** Opening SUPPLIED DATA block **

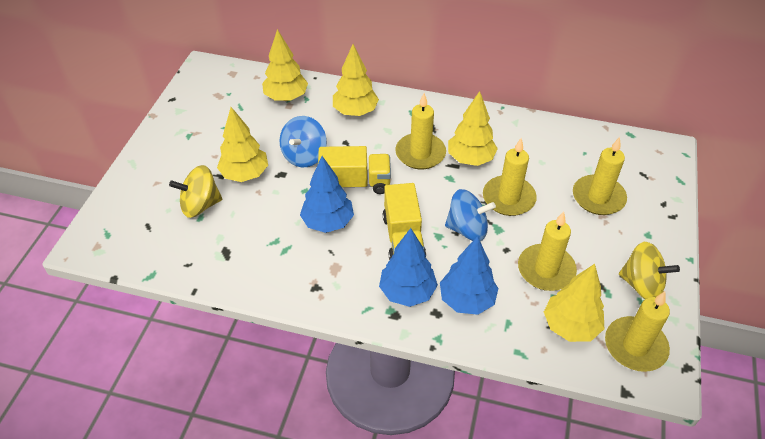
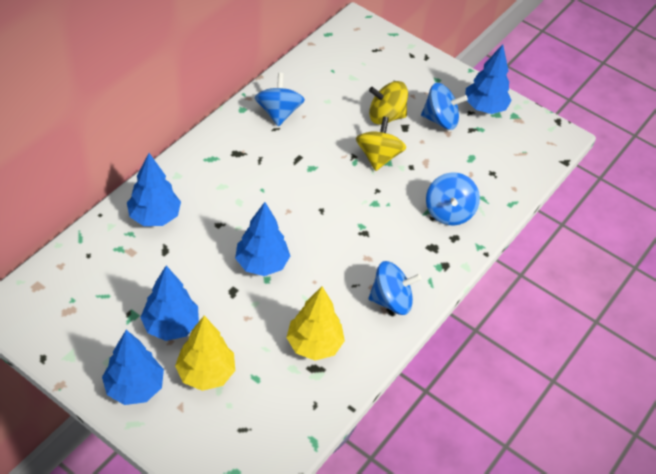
blue spinning top: 2 -> 4
blue tree: 3 -> 5
yellow candle: 5 -> 0
yellow tree: 5 -> 2
yellow truck: 2 -> 0

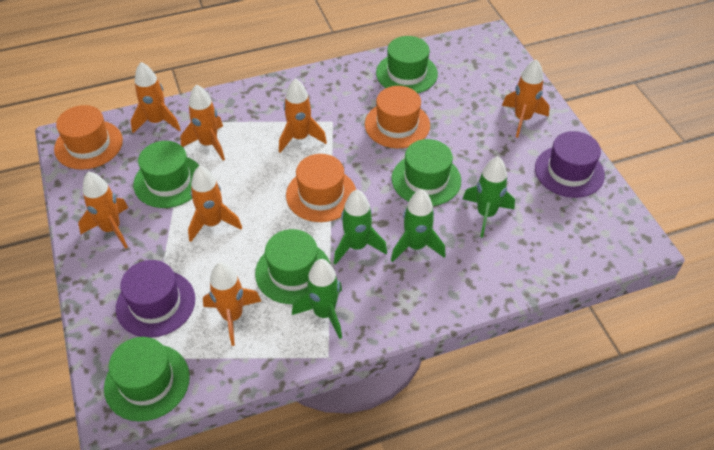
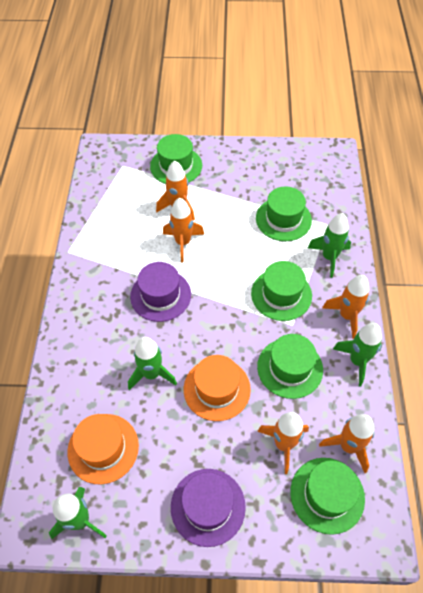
orange hat: 3 -> 2
orange rocket: 7 -> 5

** Closing SUPPLIED DATA block **

— DIRECTIONS —
Look over the material above and report each line holding "yellow".

— THE ANSWER —
yellow candle: 5 -> 0
yellow tree: 5 -> 2
yellow truck: 2 -> 0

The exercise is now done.